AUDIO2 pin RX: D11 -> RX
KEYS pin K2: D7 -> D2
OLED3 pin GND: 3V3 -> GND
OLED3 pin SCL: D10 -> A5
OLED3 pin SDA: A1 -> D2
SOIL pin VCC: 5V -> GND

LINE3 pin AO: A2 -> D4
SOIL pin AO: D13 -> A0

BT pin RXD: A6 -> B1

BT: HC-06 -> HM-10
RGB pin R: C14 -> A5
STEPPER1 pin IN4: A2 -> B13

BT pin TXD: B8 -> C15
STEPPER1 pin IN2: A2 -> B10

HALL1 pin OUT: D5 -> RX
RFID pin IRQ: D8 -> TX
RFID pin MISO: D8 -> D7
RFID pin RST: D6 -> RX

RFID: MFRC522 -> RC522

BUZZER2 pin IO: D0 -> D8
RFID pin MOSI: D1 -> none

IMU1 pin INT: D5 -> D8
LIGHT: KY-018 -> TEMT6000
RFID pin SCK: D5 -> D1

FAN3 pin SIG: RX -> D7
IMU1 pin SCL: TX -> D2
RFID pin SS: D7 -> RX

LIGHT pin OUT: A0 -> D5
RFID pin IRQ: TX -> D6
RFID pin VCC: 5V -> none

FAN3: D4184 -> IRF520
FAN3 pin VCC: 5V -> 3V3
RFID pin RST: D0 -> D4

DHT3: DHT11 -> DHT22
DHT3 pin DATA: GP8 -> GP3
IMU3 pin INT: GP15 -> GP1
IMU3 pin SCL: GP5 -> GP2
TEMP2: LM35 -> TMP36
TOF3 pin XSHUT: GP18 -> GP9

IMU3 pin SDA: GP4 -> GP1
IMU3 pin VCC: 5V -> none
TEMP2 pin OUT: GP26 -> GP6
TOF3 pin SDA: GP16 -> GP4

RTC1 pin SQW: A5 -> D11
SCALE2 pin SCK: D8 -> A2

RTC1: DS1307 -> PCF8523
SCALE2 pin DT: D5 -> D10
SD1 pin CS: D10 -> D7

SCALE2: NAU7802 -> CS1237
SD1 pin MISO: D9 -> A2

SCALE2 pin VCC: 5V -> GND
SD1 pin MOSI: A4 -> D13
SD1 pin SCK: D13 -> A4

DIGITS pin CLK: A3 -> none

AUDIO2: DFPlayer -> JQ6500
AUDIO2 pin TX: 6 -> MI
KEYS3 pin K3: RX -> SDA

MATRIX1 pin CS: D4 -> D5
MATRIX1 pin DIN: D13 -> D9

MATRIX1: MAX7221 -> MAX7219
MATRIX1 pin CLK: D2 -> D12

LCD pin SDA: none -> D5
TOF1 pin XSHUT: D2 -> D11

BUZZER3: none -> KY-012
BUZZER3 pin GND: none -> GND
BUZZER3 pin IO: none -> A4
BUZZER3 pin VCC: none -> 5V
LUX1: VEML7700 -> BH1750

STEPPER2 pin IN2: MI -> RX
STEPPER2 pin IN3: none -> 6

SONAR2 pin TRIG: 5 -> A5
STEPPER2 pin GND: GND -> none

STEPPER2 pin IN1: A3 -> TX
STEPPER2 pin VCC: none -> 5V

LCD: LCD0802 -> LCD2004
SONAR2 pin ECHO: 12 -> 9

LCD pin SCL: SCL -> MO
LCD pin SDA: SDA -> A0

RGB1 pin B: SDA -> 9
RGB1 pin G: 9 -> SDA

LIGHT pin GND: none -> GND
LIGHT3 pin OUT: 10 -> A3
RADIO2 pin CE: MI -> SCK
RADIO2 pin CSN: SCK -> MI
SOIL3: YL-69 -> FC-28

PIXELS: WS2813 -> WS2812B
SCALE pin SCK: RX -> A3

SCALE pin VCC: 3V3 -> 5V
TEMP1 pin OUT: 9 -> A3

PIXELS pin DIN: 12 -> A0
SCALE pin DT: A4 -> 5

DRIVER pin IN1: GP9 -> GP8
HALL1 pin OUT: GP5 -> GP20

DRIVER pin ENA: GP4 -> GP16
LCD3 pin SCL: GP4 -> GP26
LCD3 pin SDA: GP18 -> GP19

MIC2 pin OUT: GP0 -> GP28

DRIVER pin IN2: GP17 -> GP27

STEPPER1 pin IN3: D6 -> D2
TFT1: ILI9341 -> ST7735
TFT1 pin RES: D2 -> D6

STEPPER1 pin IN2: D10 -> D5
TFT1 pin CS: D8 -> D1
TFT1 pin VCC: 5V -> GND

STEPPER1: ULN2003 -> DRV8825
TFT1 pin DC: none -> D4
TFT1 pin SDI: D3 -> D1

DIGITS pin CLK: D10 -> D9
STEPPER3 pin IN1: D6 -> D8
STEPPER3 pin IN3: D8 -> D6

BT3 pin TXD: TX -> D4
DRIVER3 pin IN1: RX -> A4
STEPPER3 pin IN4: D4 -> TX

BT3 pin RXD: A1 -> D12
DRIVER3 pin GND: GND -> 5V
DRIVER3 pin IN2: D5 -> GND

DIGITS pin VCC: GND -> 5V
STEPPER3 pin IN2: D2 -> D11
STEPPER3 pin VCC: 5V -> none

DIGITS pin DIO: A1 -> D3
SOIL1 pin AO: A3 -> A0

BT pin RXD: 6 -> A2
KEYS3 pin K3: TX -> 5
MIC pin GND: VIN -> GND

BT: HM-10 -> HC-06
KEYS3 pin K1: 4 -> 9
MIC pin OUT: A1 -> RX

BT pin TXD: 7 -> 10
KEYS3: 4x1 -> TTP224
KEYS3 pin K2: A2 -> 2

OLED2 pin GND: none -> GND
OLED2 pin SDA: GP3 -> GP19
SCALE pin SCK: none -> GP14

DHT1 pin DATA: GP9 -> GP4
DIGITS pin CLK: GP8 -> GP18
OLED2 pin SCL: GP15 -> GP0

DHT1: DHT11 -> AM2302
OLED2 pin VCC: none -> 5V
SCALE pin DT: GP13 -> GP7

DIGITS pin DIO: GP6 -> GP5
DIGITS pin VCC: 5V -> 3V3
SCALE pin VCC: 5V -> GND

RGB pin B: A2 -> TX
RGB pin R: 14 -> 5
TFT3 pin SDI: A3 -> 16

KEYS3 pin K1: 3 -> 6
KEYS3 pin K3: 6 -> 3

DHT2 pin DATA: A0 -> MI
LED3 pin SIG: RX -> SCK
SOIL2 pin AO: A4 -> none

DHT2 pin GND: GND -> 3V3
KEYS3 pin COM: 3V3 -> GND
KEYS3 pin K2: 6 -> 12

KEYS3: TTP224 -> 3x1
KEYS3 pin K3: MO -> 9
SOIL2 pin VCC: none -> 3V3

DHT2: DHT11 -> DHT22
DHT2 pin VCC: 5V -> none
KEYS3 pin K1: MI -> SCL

________________

#### [Task prompt]
In the records above, some lines may contain the word "DIGITS"; copy every one of them.

#### [Task result]
DIGITS pin CLK: A3 -> none
DIGITS pin CLK: D10 -> D9
DIGITS pin VCC: GND -> 5V
DIGITS pin DIO: A1 -> D3
DIGITS pin CLK: GP8 -> GP18
DIGITS pin DIO: GP6 -> GP5
DIGITS pin VCC: 5V -> 3V3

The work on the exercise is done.